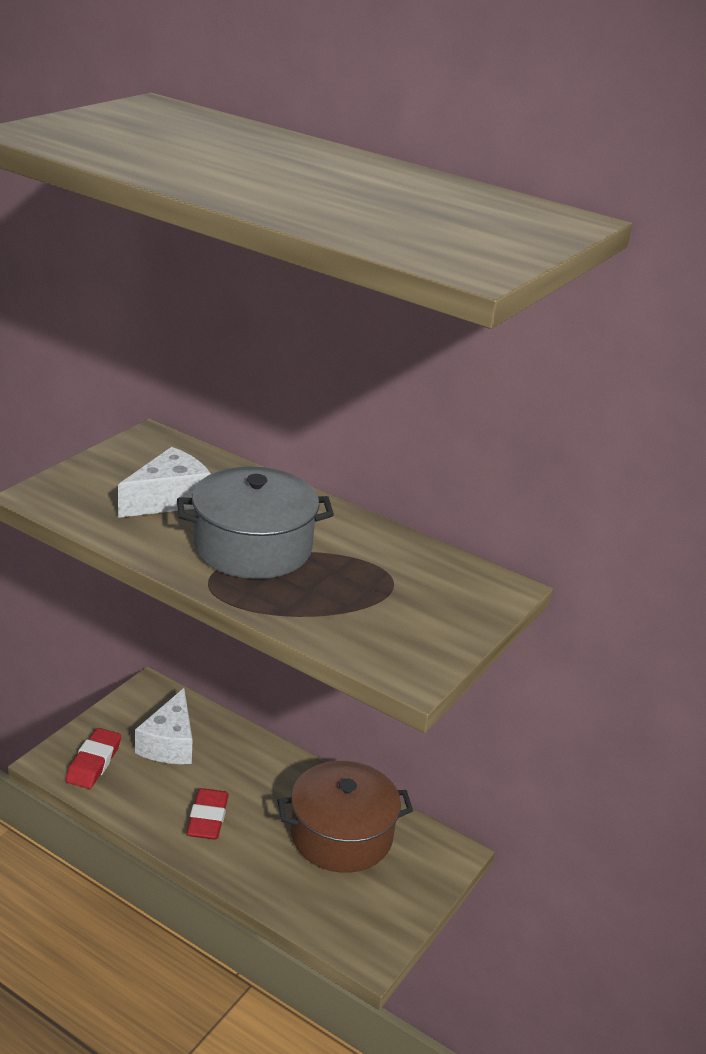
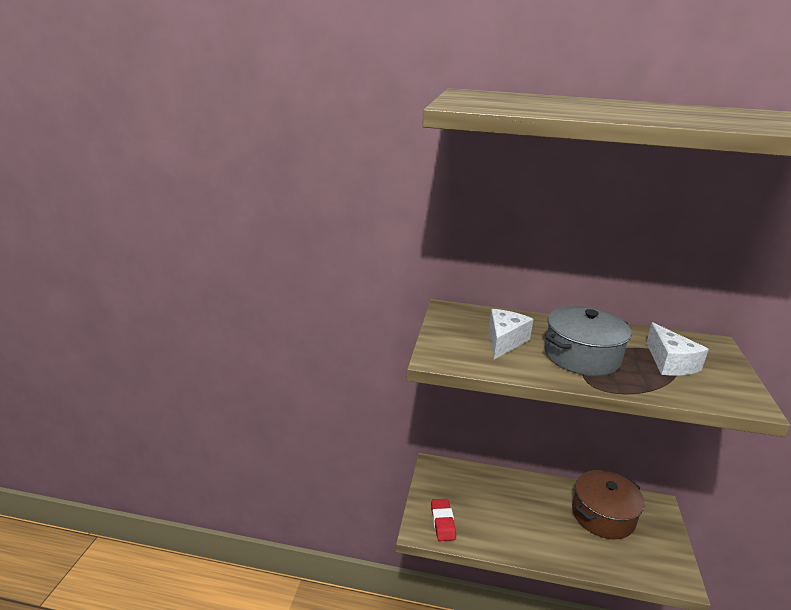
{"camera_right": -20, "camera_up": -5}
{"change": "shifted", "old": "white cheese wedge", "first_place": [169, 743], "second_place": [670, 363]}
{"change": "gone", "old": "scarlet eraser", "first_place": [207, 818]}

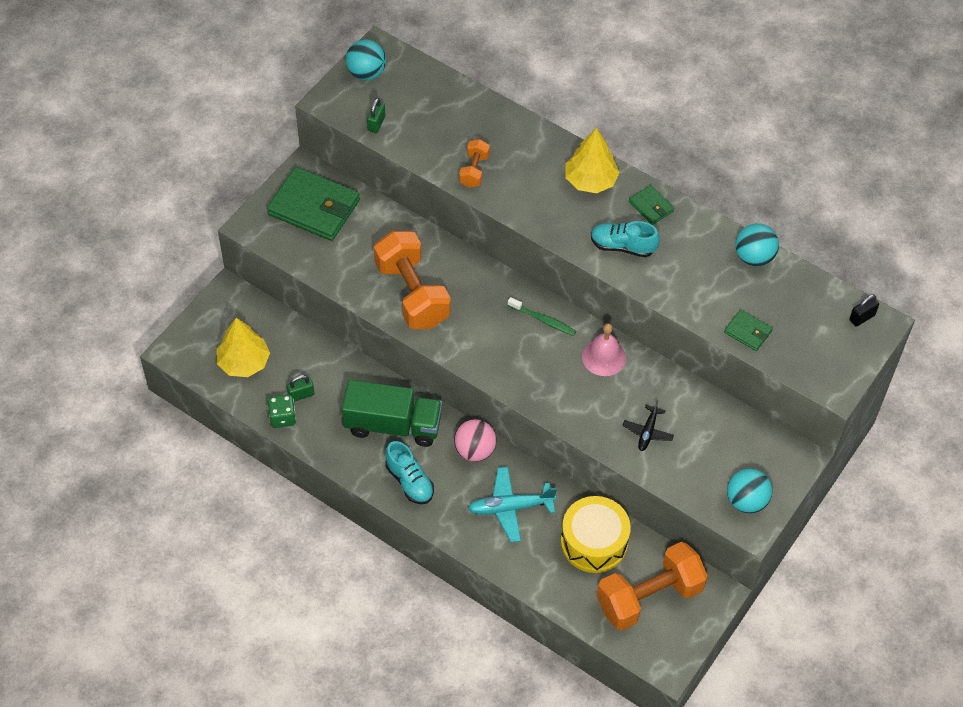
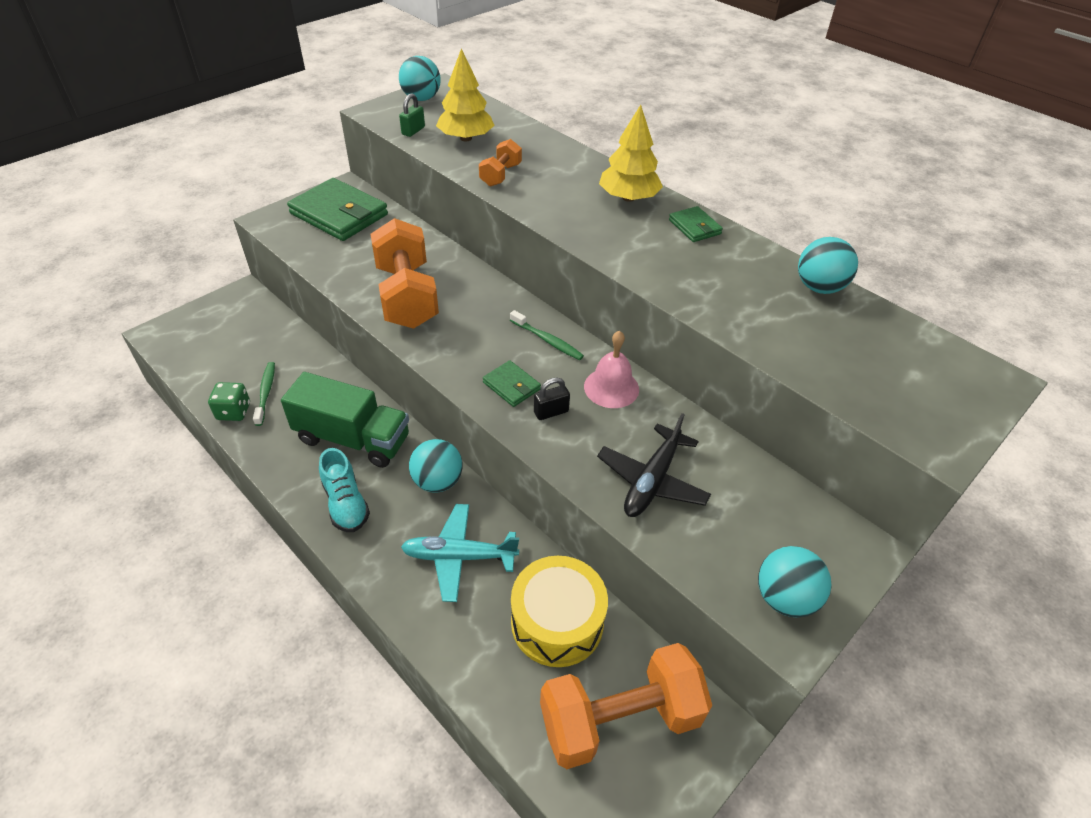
{"camera_right": 10, "camera_up": -10}
{"change": "swapped", "old": "emerald padlock", "new": "emerald toothbrush", "first_place": [301, 395], "second_place": [266, 393]}
{"change": "repainted", "old": "rose-pink play ball", "new": "aqua play ball", "first_place": [475, 450], "second_place": [437, 481]}
{"change": "shifted", "old": "yellow tree", "first_place": [244, 362], "second_place": [466, 138]}
{"change": "shifted", "old": "emerald card wallet", "first_place": [747, 332], "second_place": [511, 386]}
{"change": "shifted", "old": "ebony padlock", "first_place": [862, 317], "second_place": [551, 412]}
{"change": "scaled", "old": "ebony toy plane", "first_place": [647, 432], "second_place": [652, 481], "factor": 1.65}
{"change": "gone", "old": "aqua shoe", "first_place": [622, 246]}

◆ **WORK REQUIRED**
Copy all of the data above exactly. Leave out every picture.

◆ **EXERCISE RESULT**
{"camera_right": -20, "camera_up": -5}
{"change": "shifted", "old": "white cheese wedge", "first_place": [169, 743], "second_place": [670, 363]}
{"change": "gone", "old": "scarlet eraser", "first_place": [207, 818]}

{"camera_right": 10, "camera_up": -10}
{"change": "swapped", "old": "emerald padlock", "new": "emerald toothbrush", "first_place": [301, 395], "second_place": [266, 393]}
{"change": "repainted", "old": "rose-pink play ball", "new": "aqua play ball", "first_place": [475, 450], "second_place": [437, 481]}
{"change": "shifted", "old": "yellow tree", "first_place": [244, 362], "second_place": [466, 138]}
{"change": "shifted", "old": "emerald card wallet", "first_place": [747, 332], "second_place": [511, 386]}
{"change": "shifted", "old": "ebony padlock", "first_place": [862, 317], "second_place": [551, 412]}
{"change": "scaled", "old": "ebony toy plane", "first_place": [647, 432], "second_place": [652, 481], "factor": 1.65}
{"change": "gone", "old": "aqua shoe", "first_place": [622, 246]}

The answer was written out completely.